(Material shown Opens)

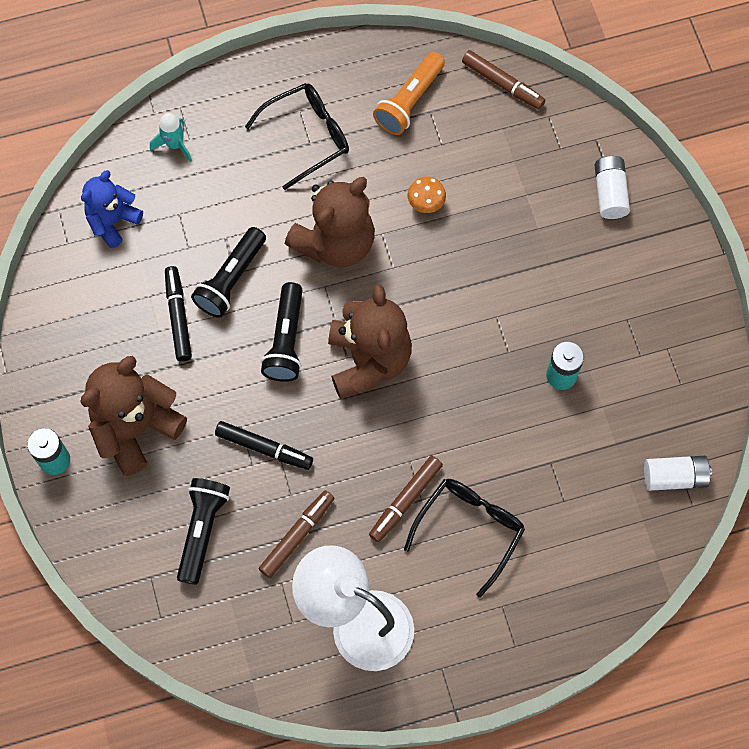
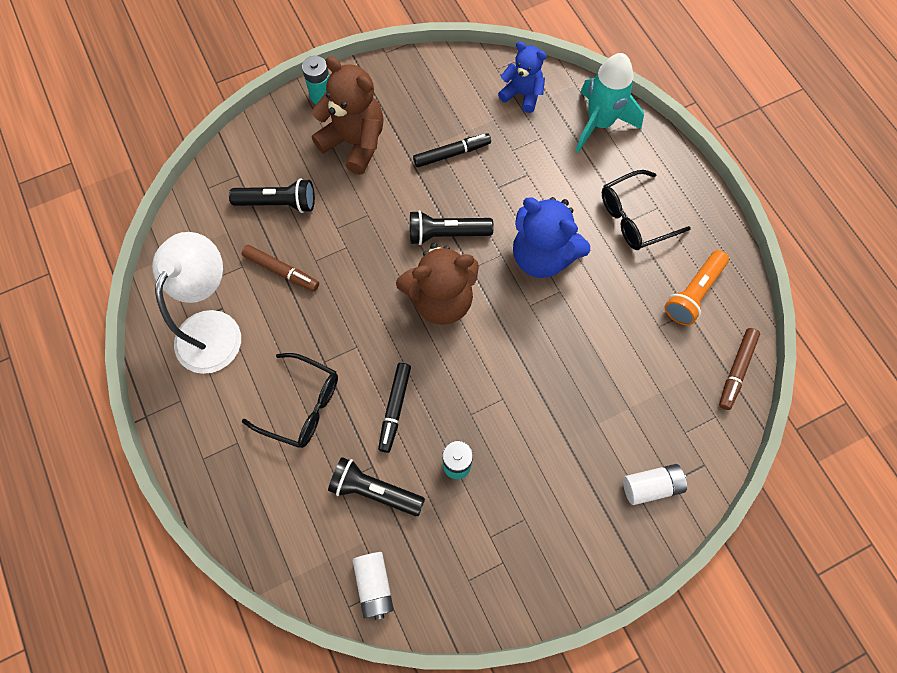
camera: 80 degrees right, 0 degrees up
turquoise rocket [150,113,192,162] -> turquoise rocket [575,53,644,153], size x1.98
black flashlight [191,227,266,318] -> black flashlight moved to [328,457,425,516]
black marker [215,421,313,470] -> black marker moved to [378,363,411,453]
black glasses [245,83,349,190] -> black glasses turned 105 degrees clockwise [602,170,691,250]
brown teddy bear [285,177,375,267] -> blue teddy bear [513,197,590,278]
brown marker [369,456,443,542] -> none
orange flashlight [373,52,445,135] -> orange flashlight turned 75 degrees counterclockwise [665,250,729,325]
orange mushroom [408,176,446,213] -> none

(Material shown Closes)

◆ Your assignment: Omitting the images, copy the listing exactly.

◆ Answer to the exercise:
camera: 80 degrees right, 0 degrees up
turquoise rocket [150,113,192,162] -> turquoise rocket [575,53,644,153], size x1.98
black flashlight [191,227,266,318] -> black flashlight moved to [328,457,425,516]
black marker [215,421,313,470] -> black marker moved to [378,363,411,453]
black glasses [245,83,349,190] -> black glasses turned 105 degrees clockwise [602,170,691,250]
brown teddy bear [285,177,375,267] -> blue teddy bear [513,197,590,278]
brown marker [369,456,443,542] -> none
orange flashlight [373,52,445,135] -> orange flashlight turned 75 degrees counterclockwise [665,250,729,325]
orange mushroom [408,176,446,213] -> none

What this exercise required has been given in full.